## TASK STATEMENT
In the copy, keep every line below as it is and leave out the pictures.

## MATERIAL TO PROCESS

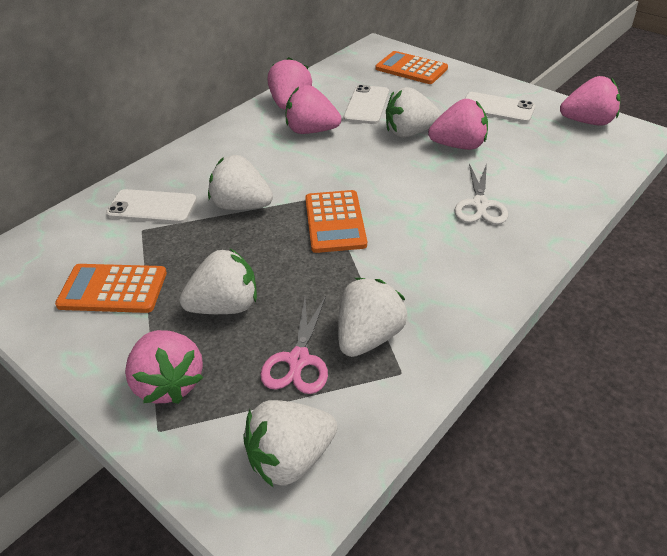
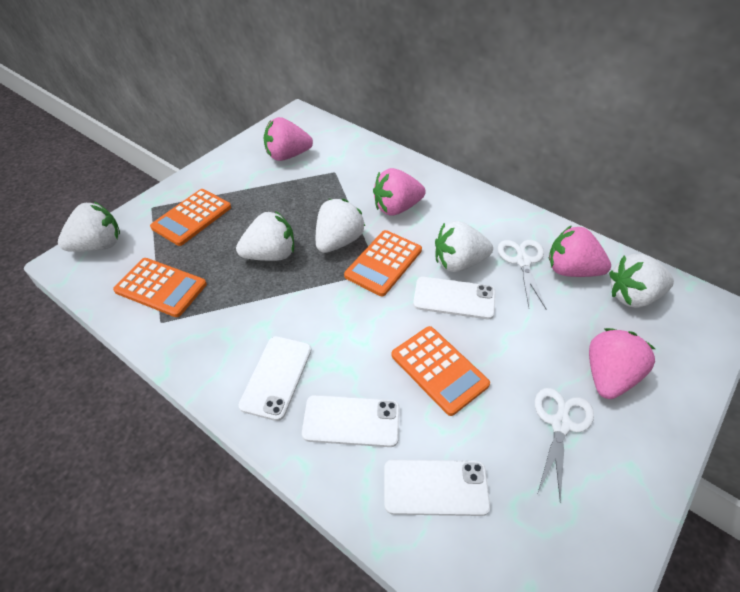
orange calculator: 3 -> 4
pink scissors: 1 -> 0
pink strawberry: 5 -> 4
white phone: 3 -> 4
white scissors: 1 -> 2

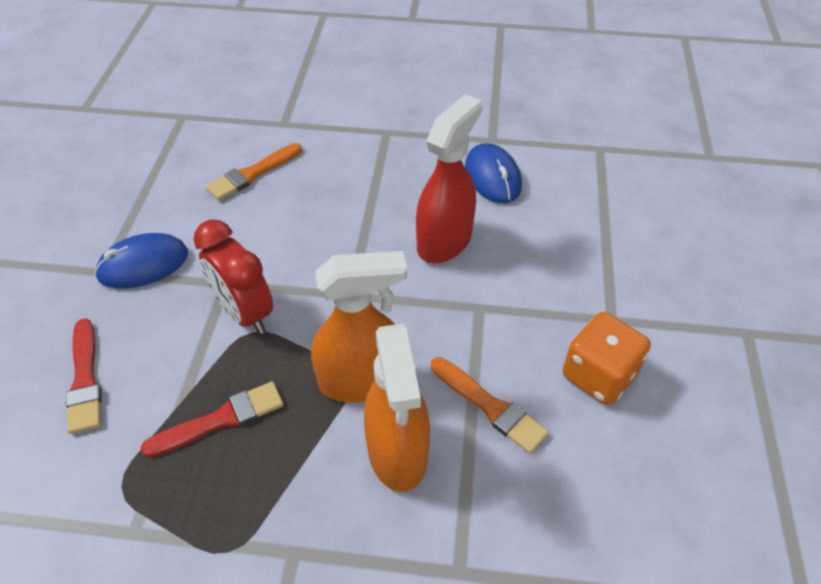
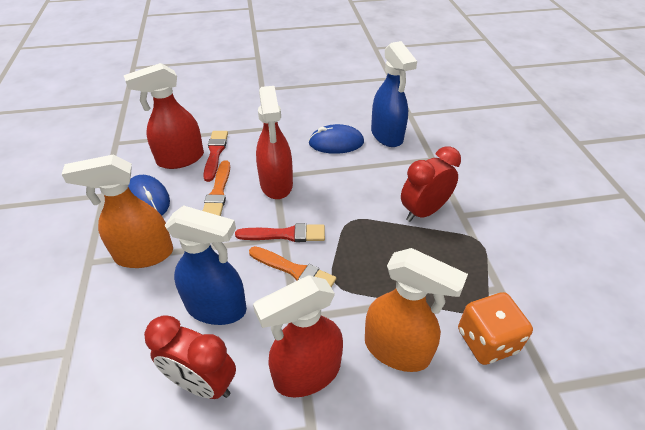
blue spray bottle: 0 -> 2
red clock: 1 -> 2
red spray bottle: 1 -> 3

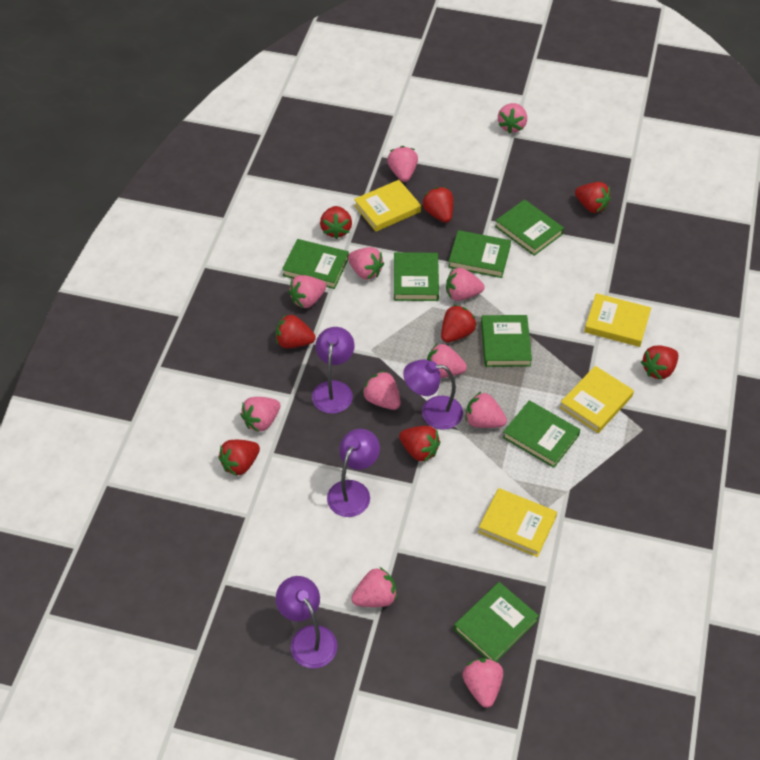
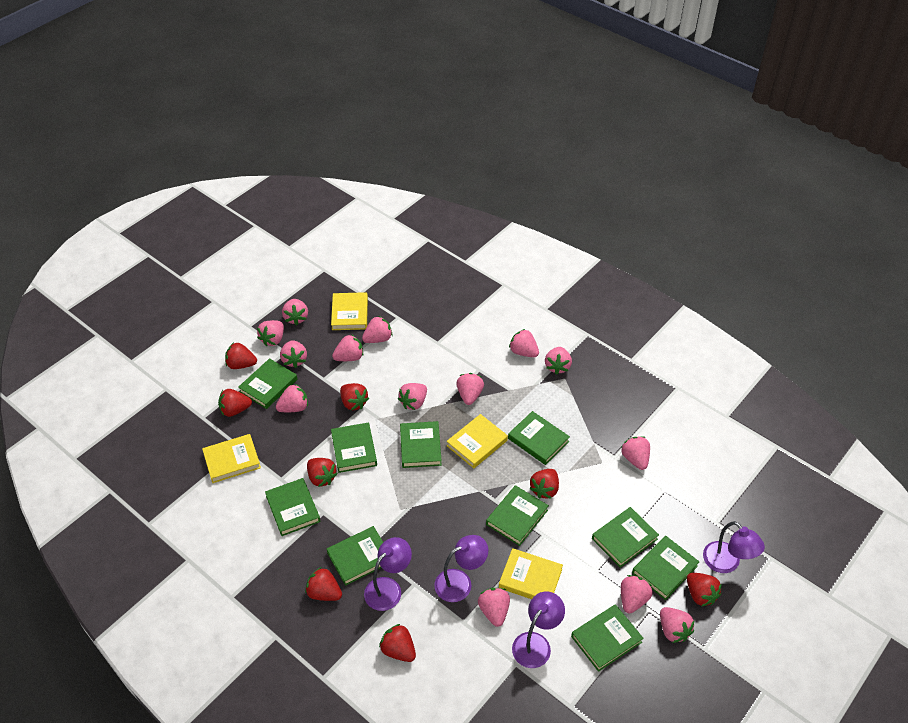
green book: 7 -> 10
pink strawberry: 11 -> 14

## REPLY TO THE TASK
orange calculator: 3 -> 4
pink scissors: 1 -> 0
pink strawberry: 5 -> 4
white phone: 3 -> 4
white scissors: 1 -> 2

blue spray bottle: 0 -> 2
red clock: 1 -> 2
red spray bottle: 1 -> 3

green book: 7 -> 10
pink strawberry: 11 -> 14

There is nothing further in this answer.